## [PROBLEM DESCRIPTION]
Report every line of the data where the string "dumbbell" appears.

## [STORED DATA]
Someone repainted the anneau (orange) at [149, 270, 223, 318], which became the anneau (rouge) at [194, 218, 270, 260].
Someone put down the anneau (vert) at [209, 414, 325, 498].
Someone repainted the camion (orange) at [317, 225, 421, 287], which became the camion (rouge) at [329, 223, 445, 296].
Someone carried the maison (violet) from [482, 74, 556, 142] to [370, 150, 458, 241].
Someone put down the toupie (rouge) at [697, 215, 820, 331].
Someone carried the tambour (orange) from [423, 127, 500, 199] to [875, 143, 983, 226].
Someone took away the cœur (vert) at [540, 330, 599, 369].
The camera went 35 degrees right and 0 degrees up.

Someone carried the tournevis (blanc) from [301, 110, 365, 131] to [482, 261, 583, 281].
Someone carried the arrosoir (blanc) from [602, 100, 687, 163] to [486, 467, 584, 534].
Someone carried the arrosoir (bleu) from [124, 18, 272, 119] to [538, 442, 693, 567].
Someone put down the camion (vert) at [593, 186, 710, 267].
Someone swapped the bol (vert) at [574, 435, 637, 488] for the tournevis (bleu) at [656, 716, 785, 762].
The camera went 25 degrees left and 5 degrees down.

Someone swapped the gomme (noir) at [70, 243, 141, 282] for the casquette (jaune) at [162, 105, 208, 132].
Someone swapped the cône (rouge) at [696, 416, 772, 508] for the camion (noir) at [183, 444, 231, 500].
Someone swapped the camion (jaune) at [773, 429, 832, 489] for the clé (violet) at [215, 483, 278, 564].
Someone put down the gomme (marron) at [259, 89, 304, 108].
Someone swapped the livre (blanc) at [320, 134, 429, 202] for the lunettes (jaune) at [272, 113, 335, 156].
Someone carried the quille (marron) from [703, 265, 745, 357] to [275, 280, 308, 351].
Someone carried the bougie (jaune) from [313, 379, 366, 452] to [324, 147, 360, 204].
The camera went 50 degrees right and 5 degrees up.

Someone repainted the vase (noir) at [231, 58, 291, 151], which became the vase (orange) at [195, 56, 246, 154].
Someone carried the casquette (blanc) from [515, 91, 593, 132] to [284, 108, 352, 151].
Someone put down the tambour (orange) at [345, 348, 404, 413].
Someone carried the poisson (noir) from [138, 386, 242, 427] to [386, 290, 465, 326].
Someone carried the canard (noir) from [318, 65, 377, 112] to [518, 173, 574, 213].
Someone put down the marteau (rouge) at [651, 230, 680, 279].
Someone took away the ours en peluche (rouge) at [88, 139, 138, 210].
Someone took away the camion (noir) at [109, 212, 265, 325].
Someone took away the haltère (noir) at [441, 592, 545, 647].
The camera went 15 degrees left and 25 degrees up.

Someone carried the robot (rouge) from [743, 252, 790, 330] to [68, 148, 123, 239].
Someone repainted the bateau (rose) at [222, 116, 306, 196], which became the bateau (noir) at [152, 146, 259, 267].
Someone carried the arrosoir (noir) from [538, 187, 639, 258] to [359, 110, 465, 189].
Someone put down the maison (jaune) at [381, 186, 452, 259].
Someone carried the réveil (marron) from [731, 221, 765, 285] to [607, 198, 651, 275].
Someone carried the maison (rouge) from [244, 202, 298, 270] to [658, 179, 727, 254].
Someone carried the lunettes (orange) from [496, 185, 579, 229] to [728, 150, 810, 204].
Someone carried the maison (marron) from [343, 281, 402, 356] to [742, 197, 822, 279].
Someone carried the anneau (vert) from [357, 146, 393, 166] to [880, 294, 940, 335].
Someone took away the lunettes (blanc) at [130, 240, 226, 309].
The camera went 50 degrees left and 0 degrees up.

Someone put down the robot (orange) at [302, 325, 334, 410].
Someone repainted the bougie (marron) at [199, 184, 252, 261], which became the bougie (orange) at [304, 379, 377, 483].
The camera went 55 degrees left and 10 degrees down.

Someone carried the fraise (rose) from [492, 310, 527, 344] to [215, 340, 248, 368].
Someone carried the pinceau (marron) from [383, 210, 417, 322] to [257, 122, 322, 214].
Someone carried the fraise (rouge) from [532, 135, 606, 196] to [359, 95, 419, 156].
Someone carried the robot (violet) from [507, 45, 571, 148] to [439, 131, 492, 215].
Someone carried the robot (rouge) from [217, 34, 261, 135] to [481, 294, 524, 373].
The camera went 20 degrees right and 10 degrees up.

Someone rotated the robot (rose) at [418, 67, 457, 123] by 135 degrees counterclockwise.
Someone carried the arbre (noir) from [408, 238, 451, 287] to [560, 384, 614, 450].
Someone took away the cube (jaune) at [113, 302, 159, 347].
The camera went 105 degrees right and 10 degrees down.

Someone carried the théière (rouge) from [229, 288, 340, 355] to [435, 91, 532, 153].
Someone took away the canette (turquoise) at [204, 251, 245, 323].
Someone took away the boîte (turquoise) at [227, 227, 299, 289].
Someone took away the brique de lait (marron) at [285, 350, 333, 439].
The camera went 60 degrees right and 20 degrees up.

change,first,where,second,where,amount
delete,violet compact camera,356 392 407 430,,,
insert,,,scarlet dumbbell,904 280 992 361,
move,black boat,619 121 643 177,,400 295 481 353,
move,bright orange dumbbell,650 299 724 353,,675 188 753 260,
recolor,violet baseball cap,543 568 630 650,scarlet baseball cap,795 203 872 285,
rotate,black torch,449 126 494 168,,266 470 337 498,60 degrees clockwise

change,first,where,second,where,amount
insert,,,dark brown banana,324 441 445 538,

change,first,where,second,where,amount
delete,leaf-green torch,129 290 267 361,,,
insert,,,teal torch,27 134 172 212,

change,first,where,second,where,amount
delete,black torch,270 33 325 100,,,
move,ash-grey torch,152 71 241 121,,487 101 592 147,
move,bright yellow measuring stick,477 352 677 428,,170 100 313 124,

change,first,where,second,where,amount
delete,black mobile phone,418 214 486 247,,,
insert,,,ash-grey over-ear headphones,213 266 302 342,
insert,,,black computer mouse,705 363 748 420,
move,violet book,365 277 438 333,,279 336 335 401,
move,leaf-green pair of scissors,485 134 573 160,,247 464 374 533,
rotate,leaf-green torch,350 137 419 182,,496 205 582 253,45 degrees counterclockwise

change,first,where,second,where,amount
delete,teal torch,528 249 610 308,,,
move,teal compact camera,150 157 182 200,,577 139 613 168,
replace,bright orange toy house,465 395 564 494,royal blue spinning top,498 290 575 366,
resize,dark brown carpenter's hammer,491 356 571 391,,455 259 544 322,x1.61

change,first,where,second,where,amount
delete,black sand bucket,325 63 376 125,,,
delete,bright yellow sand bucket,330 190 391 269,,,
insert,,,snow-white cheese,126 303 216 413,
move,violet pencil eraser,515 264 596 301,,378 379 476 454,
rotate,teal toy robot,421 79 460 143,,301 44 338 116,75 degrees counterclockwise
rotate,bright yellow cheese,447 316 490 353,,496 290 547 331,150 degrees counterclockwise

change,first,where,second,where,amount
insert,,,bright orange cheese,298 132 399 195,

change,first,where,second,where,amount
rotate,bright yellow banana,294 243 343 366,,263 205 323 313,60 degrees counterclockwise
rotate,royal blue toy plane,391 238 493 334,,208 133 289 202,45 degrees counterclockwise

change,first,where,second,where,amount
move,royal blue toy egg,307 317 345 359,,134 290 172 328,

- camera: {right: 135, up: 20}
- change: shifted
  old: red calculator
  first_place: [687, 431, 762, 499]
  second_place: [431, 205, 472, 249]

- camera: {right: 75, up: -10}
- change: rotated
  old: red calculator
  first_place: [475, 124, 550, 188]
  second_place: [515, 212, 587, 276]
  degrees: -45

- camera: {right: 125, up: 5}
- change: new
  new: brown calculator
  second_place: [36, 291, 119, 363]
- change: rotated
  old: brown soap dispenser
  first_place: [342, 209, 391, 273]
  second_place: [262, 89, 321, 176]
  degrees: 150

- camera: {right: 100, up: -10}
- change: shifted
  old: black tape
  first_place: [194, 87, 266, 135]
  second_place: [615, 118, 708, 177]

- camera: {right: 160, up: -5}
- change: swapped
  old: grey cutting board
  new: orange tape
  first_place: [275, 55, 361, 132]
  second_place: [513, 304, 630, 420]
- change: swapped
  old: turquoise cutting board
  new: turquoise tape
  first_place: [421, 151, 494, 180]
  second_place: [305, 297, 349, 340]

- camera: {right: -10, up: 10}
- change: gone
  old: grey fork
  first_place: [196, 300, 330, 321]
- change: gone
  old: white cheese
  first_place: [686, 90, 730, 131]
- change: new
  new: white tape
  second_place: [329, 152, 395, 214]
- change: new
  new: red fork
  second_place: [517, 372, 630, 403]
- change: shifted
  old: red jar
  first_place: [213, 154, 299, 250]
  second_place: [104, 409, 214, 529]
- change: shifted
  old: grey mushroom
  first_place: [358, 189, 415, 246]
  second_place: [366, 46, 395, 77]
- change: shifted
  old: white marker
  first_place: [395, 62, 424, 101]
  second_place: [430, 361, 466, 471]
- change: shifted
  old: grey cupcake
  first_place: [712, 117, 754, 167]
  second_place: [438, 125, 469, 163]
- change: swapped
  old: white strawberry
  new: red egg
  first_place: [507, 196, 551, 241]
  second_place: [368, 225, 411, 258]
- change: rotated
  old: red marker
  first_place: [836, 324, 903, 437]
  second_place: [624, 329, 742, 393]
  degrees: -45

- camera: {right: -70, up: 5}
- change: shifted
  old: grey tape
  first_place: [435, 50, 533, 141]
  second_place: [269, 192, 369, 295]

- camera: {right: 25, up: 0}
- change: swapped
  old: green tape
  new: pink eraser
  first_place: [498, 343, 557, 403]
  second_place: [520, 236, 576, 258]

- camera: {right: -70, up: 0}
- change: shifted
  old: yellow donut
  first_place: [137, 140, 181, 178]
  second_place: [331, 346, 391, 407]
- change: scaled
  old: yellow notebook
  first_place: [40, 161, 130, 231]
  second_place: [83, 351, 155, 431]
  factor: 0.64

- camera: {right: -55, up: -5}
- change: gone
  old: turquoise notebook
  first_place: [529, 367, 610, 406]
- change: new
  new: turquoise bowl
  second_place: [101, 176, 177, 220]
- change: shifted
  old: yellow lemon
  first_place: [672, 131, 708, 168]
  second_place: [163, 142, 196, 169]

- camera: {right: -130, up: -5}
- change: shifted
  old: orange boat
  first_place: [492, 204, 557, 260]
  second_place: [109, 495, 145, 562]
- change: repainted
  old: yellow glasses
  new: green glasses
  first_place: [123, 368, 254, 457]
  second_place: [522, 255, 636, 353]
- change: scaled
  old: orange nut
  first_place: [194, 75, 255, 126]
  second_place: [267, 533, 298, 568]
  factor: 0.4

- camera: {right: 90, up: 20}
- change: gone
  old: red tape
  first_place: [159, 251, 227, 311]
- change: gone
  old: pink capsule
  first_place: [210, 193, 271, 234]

## [TASK RESULT]
insert,,,scarlet dumbbell,904 280 992 361,
move,bright orange dumbbell,650 299 724 353,,675 188 753 260,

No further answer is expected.